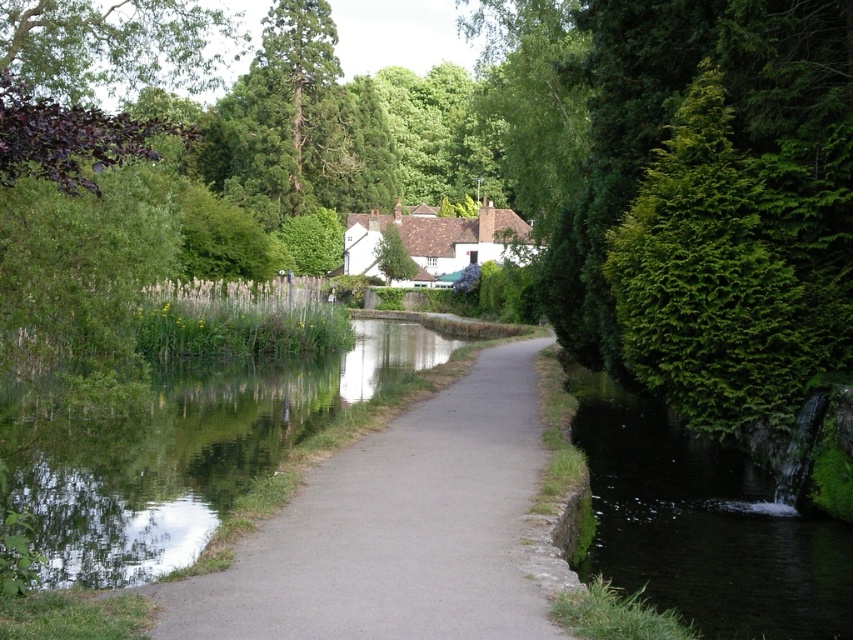
Question: Does smooth asphalt path at center have a larger size compared to green leafy tree at center?

Choices:
 (A) no
 (B) yes

Answer: (A)

Question: Does green textured hedge at right lie in front of green leafy tree at center?

Choices:
 (A) no
 (B) yes

Answer: (B)

Question: Can you confirm if green textured hedge at right is thinner than green leafy tree at center?

Choices:
 (A) no
 (B) yes

Answer: (B)

Question: Which of the following is the farthest from the observer?

Choices:
 (A) white matte cottage at center
 (B) smooth asphalt path at center
 (C) green textured hedge at right
 (D) green leafy tree at center

Answer: (D)

Question: Which object is farther from the camera taking this photo?

Choices:
 (A) green textured hedge at right
 (B) green leafy tree at center

Answer: (B)

Question: Estimate the real-world distances between objects in this image. Which object is closer to the smooth asphalt path at center?

Choices:
 (A) green textured hedge at right
 (B) white matte cottage at center
 (C) green leafy tree at center

Answer: (A)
···
## Work order:
Reproduce the material above without any change, starting at the line that contains "Answer: (D)" and continuing through the last line of the material, with both ends included.

## Task result:
Answer: (D)

Question: Which object is farther from the camera taking this photo?

Choices:
 (A) green textured hedge at right
 (B) green leafy tree at center

Answer: (B)

Question: Estimate the real-world distances between objects in this image. Which object is closer to the smooth asphalt path at center?

Choices:
 (A) green textured hedge at right
 (B) white matte cottage at center
 (C) green leafy tree at center

Answer: (A)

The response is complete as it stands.